BRIEF: Pull out every line of the listing below where "toothbrush" appears.

▼▼▼

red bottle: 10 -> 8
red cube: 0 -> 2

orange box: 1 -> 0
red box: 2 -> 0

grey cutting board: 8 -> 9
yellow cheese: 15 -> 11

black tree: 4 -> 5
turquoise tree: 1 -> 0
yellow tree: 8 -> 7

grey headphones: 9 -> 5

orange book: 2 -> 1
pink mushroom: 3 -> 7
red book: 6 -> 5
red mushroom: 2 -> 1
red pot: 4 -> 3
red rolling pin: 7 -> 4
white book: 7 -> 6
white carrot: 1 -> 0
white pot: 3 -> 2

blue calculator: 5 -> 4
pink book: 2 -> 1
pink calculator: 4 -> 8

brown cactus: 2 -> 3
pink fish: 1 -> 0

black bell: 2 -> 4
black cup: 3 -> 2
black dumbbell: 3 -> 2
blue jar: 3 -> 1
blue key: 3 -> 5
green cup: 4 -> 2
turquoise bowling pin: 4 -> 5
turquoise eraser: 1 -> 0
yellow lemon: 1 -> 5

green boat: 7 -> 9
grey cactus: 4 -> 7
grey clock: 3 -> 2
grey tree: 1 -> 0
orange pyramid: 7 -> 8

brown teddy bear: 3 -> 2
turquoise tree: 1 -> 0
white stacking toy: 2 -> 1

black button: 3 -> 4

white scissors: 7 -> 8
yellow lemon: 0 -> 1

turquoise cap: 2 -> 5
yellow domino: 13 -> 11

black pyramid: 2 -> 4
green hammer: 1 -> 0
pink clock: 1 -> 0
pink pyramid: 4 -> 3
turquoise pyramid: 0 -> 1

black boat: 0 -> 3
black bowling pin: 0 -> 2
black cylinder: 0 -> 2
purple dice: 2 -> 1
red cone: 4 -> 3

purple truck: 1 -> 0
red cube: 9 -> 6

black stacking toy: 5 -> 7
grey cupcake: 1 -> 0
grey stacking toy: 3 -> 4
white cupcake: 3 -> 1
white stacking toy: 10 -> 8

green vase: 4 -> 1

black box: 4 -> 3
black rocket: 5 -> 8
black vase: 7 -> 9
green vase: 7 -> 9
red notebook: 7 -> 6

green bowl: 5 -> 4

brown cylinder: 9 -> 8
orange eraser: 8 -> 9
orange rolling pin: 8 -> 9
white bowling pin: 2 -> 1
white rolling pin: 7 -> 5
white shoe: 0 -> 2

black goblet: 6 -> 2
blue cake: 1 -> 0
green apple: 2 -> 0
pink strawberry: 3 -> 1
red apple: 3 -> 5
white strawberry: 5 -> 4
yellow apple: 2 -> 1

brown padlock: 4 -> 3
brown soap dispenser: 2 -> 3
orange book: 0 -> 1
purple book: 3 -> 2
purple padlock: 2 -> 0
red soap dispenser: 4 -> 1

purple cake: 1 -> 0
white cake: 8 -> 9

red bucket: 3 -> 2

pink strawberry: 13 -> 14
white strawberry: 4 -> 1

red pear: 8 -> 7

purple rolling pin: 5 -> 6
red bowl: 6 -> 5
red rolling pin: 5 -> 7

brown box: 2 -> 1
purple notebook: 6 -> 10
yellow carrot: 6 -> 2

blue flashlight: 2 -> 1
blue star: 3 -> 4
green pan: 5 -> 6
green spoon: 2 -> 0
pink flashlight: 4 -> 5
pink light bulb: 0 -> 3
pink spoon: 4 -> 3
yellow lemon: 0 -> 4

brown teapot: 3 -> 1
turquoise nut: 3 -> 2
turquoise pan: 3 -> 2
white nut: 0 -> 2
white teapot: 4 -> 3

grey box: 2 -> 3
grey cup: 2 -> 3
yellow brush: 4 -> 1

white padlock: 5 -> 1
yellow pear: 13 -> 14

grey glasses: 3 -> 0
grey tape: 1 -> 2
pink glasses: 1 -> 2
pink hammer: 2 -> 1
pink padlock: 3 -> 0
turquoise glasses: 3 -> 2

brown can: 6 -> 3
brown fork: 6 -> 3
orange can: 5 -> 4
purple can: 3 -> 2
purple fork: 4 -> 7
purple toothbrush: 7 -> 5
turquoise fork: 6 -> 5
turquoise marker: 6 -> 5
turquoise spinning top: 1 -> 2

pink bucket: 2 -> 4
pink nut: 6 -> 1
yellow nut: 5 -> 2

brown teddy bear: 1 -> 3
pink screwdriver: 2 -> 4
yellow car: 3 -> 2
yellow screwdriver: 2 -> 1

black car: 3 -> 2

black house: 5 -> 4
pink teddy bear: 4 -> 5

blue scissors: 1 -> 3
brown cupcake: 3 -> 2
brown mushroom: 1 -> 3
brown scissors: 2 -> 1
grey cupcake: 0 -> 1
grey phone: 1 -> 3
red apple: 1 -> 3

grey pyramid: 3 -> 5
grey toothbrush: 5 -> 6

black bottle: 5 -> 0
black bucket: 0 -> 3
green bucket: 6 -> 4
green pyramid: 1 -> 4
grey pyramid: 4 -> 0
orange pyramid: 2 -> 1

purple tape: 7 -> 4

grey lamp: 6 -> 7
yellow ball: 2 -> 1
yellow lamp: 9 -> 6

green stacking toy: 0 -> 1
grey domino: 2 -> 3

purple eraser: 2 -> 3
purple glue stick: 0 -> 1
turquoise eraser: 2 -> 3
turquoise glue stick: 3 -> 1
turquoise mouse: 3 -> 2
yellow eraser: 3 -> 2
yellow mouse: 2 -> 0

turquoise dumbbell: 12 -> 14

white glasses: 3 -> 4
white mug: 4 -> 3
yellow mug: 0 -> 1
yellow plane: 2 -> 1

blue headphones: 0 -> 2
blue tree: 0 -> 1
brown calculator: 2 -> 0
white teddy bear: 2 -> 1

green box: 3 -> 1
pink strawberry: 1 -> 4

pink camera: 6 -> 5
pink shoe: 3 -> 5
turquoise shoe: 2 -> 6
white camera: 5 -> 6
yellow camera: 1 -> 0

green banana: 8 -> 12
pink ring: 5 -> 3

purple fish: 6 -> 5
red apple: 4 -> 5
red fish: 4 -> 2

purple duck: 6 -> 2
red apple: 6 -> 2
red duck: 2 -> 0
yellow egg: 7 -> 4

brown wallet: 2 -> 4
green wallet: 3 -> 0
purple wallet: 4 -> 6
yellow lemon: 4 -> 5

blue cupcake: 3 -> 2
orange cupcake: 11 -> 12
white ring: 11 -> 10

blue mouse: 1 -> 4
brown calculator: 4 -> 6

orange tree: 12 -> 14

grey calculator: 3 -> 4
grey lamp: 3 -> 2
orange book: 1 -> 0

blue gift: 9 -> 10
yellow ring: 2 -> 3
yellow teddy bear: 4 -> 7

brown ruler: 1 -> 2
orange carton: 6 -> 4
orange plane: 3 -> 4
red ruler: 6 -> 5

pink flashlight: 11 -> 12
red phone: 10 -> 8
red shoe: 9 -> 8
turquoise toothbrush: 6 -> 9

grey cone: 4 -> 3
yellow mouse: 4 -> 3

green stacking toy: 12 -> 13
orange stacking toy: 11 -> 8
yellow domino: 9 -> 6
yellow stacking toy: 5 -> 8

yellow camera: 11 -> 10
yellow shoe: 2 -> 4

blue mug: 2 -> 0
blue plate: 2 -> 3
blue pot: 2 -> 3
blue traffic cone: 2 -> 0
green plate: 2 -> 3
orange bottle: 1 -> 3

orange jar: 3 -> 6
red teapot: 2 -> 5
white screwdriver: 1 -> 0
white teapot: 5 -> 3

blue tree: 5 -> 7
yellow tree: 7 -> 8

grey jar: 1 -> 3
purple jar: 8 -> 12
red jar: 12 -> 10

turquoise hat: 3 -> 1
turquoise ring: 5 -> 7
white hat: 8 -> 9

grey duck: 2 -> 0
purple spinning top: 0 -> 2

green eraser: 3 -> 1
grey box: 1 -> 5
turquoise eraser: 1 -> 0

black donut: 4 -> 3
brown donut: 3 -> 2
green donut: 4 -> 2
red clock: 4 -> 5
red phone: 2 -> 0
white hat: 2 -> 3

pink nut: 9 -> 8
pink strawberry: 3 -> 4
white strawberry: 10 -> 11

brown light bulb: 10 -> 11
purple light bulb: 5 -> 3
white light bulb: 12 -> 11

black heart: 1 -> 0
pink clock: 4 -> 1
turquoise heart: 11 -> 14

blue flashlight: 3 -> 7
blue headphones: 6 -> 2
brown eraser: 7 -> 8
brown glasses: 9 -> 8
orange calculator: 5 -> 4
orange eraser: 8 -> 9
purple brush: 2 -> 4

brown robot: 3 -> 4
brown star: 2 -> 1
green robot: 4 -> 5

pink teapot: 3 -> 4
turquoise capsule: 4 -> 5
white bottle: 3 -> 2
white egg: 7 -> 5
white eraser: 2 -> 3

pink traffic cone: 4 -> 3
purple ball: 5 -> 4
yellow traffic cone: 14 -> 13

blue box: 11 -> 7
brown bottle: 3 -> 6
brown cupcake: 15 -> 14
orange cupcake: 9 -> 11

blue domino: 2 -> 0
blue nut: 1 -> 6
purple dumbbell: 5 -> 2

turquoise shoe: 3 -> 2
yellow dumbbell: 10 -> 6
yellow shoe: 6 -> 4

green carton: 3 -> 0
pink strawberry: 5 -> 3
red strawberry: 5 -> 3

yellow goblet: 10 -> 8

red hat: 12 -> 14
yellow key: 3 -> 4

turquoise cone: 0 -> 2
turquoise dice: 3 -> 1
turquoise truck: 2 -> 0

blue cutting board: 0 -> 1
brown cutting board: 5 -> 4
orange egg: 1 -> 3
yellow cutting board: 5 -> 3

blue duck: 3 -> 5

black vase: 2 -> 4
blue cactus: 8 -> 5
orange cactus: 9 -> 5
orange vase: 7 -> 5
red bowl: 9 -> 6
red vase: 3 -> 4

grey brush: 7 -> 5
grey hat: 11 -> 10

▲▲▲

ANSWER TO THE EXERCISE:
purple toothbrush: 7 -> 5
grey toothbrush: 5 -> 6
turquoise toothbrush: 6 -> 9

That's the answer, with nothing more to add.